数据记录:

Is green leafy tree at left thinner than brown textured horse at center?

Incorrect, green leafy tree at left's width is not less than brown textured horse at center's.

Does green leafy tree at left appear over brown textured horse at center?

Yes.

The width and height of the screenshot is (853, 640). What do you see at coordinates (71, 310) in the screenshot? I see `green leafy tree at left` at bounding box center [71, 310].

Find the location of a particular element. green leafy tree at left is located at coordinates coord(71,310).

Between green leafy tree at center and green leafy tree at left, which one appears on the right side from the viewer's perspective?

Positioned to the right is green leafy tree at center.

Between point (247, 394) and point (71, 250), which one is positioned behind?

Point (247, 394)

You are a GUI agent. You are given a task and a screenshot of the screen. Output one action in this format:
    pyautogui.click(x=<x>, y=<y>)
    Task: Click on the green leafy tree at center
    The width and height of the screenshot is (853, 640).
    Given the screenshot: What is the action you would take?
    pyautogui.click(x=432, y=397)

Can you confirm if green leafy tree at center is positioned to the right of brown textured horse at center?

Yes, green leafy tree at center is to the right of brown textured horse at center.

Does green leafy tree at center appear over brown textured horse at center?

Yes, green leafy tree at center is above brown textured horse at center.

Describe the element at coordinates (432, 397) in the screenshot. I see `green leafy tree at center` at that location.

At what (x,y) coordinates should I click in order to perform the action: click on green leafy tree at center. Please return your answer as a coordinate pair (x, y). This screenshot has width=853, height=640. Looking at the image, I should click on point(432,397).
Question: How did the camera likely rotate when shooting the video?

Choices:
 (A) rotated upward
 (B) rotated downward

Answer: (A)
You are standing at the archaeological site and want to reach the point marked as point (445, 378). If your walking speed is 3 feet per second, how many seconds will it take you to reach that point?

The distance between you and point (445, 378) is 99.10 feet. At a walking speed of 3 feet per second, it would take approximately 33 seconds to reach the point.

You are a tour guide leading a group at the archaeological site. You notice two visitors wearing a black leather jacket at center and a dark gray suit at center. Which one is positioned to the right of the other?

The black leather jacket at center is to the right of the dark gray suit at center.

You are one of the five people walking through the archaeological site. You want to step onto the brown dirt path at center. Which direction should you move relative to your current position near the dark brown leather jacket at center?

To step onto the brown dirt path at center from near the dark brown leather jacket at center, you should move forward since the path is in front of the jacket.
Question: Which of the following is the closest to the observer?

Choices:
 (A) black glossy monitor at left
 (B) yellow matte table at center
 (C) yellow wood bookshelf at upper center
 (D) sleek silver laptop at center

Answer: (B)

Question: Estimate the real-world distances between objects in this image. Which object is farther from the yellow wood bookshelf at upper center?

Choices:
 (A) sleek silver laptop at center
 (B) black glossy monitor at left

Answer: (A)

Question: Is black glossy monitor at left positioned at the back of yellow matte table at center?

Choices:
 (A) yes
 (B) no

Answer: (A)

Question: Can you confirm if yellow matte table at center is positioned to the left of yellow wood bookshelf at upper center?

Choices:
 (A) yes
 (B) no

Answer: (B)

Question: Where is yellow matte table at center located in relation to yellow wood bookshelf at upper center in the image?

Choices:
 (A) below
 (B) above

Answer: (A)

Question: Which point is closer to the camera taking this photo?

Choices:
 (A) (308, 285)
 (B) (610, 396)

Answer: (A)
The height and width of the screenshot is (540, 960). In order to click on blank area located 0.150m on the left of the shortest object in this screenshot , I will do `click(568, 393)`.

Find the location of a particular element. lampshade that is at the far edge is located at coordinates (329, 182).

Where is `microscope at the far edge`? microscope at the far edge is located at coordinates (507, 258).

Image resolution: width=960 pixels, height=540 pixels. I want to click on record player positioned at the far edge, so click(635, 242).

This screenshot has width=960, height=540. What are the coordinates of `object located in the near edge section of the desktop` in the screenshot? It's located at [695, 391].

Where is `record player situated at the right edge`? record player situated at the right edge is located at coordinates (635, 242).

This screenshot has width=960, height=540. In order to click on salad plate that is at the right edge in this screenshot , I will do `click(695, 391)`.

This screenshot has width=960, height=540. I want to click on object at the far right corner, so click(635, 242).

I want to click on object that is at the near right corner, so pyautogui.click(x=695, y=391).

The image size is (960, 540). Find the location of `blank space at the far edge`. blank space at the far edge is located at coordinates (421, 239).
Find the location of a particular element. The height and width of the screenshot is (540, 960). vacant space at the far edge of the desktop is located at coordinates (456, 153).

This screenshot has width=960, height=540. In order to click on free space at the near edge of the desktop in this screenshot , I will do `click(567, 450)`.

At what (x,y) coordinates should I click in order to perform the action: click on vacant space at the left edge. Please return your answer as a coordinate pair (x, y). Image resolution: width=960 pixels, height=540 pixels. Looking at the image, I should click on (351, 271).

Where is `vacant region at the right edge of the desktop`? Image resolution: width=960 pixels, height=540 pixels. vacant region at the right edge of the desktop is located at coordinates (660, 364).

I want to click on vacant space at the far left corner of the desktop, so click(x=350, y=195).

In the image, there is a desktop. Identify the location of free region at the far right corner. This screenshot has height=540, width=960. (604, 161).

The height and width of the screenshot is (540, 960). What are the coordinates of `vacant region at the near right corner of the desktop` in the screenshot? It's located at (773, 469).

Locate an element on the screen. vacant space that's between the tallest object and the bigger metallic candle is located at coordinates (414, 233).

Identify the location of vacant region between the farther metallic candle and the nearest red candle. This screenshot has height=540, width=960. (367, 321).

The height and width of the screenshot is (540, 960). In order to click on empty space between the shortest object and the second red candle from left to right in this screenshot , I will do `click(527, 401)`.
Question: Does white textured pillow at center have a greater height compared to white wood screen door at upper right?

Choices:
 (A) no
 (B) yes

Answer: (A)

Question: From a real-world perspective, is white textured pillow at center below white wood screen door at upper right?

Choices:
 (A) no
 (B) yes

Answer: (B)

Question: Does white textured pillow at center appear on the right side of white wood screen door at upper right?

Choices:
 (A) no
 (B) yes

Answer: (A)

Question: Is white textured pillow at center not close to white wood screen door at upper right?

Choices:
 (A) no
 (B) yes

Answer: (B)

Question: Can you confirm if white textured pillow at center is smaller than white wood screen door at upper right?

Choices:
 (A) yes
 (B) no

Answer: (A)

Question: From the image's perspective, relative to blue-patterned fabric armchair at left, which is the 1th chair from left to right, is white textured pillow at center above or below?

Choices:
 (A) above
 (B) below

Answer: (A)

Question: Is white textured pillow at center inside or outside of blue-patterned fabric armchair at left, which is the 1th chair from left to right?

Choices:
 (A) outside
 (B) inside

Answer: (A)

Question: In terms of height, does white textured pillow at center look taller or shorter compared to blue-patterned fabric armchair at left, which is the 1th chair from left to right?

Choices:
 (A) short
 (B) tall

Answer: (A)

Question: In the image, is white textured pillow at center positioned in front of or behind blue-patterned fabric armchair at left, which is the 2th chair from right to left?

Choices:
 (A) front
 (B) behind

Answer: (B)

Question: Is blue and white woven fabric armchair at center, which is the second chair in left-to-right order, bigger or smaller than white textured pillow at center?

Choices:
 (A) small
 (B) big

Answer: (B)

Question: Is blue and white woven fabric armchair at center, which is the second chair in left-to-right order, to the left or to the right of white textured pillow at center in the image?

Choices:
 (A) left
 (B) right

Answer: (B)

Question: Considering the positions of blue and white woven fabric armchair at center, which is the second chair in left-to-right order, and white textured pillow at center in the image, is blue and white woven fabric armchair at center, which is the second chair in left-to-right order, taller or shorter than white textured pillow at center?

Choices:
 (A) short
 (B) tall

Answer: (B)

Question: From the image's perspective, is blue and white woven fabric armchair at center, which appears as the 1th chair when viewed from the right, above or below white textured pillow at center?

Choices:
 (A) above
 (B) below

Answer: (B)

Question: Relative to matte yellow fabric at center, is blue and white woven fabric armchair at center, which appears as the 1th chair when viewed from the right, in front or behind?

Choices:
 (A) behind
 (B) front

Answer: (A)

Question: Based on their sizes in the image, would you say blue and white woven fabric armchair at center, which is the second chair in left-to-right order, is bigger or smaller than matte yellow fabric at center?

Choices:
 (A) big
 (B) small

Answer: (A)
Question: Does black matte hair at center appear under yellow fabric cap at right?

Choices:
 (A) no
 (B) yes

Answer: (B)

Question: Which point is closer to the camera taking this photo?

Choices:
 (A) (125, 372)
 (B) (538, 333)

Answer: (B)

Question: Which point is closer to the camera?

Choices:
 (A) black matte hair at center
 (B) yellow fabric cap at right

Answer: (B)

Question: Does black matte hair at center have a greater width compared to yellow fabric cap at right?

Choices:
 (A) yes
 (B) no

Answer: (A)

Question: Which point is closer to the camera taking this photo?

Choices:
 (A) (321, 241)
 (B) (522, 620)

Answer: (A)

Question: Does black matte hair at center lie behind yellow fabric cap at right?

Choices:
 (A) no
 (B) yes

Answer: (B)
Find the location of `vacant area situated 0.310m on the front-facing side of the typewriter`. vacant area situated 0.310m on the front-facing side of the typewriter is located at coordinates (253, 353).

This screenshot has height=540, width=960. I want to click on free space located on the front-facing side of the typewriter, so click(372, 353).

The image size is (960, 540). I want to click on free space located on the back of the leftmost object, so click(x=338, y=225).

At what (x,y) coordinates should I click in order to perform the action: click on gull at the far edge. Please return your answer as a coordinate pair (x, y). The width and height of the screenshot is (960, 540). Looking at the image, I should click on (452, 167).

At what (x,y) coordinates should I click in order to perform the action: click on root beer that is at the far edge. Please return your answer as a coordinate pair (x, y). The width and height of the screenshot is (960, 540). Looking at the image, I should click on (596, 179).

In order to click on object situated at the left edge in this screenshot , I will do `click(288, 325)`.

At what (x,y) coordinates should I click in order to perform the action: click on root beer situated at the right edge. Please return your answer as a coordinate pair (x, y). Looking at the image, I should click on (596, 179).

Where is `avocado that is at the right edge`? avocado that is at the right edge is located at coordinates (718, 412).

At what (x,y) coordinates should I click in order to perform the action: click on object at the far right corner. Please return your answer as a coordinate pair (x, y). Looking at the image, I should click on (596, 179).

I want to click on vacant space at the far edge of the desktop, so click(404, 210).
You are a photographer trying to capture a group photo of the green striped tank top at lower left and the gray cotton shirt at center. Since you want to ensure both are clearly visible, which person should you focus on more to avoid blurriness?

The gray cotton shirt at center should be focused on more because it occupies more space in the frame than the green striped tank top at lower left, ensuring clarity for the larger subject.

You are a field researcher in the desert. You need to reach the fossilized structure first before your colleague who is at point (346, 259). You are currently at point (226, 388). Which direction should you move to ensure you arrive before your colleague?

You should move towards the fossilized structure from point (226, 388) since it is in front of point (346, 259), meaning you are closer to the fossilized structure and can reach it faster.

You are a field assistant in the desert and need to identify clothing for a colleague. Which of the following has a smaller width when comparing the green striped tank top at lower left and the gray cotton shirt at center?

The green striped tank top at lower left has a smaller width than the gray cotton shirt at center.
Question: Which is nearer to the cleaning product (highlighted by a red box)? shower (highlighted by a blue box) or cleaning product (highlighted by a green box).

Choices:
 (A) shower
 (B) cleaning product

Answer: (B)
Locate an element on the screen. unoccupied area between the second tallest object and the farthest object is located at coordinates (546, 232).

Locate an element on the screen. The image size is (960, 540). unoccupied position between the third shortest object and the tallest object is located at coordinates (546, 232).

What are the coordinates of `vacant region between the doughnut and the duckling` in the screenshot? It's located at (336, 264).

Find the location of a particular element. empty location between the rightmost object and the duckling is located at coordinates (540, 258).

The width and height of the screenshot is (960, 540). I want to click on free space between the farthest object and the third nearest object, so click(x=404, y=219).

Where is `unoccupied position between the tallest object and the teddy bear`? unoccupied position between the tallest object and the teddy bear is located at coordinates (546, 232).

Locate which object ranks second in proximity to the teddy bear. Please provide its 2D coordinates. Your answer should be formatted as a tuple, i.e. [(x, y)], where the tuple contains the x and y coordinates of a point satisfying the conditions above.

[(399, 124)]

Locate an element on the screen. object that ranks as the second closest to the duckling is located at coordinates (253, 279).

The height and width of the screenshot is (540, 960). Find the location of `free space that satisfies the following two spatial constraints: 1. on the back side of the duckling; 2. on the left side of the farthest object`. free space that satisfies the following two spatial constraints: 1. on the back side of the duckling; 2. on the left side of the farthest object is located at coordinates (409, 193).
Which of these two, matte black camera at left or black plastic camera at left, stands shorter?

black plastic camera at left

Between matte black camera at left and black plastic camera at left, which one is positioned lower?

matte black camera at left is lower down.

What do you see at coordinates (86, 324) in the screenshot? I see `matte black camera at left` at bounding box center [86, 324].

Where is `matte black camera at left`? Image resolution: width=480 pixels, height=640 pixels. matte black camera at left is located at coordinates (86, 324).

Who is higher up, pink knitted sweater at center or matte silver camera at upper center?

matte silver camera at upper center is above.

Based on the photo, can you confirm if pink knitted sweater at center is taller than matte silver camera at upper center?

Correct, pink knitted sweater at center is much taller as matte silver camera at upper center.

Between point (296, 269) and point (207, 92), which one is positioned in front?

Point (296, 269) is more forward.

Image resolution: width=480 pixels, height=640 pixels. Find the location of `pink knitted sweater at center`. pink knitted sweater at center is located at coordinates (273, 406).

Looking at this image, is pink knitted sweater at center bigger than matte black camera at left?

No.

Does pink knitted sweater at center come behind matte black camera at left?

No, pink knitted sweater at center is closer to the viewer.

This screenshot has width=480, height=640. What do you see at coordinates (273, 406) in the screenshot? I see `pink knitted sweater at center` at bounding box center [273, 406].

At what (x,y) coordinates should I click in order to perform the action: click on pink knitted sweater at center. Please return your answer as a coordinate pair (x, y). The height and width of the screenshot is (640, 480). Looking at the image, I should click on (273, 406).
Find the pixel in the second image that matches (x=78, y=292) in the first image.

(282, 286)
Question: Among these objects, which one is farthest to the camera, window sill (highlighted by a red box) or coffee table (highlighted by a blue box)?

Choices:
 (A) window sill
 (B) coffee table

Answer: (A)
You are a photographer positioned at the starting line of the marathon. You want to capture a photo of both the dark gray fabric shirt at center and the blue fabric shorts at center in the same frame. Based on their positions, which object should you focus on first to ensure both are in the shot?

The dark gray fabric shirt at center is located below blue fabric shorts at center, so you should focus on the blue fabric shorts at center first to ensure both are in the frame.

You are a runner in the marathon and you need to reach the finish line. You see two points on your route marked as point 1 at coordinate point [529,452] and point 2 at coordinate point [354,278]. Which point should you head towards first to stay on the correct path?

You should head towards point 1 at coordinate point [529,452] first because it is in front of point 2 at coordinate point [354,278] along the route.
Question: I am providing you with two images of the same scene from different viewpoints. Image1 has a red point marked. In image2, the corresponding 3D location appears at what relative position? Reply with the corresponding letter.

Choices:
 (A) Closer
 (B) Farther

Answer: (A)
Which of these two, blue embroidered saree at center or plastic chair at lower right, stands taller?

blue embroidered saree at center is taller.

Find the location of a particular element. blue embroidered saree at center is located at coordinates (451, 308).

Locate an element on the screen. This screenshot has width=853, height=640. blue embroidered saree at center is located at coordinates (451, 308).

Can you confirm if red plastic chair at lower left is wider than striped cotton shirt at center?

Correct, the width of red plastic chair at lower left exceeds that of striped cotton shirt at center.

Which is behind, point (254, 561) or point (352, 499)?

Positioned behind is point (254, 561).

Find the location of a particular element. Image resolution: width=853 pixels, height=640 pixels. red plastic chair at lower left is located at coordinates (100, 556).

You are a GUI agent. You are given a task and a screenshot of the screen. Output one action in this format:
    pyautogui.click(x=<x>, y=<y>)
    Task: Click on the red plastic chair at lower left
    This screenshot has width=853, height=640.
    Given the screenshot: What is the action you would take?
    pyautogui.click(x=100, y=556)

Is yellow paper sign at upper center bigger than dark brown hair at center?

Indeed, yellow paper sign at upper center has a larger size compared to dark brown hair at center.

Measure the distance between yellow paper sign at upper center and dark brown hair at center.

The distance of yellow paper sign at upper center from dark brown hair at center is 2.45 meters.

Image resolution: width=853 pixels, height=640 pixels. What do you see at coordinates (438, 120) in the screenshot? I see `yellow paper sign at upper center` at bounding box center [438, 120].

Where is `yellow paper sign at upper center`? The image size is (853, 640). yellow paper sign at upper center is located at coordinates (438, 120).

任务:
把上面记录中从含有“matte black camera at left is lower down.”的那一行起、到含有“Point (296, 269) is more forward.”的那一行为止的各行原样照抄一遍，首尾两行都算在内。

回答:
matte black camera at left is lower down.

What do you see at coordinates (86, 324) in the screenshot? I see `matte black camera at left` at bounding box center [86, 324].

Where is `matte black camera at left`? Image resolution: width=480 pixels, height=640 pixels. matte black camera at left is located at coordinates (86, 324).

Who is higher up, pink knitted sweater at center or matte silver camera at upper center?

matte silver camera at upper center is above.

Based on the photo, can you confirm if pink knitted sweater at center is taller than matte silver camera at upper center?

Correct, pink knitted sweater at center is much taller as matte silver camera at upper center.

Between point (296, 269) and point (207, 92), which one is positioned in front?

Point (296, 269) is more forward.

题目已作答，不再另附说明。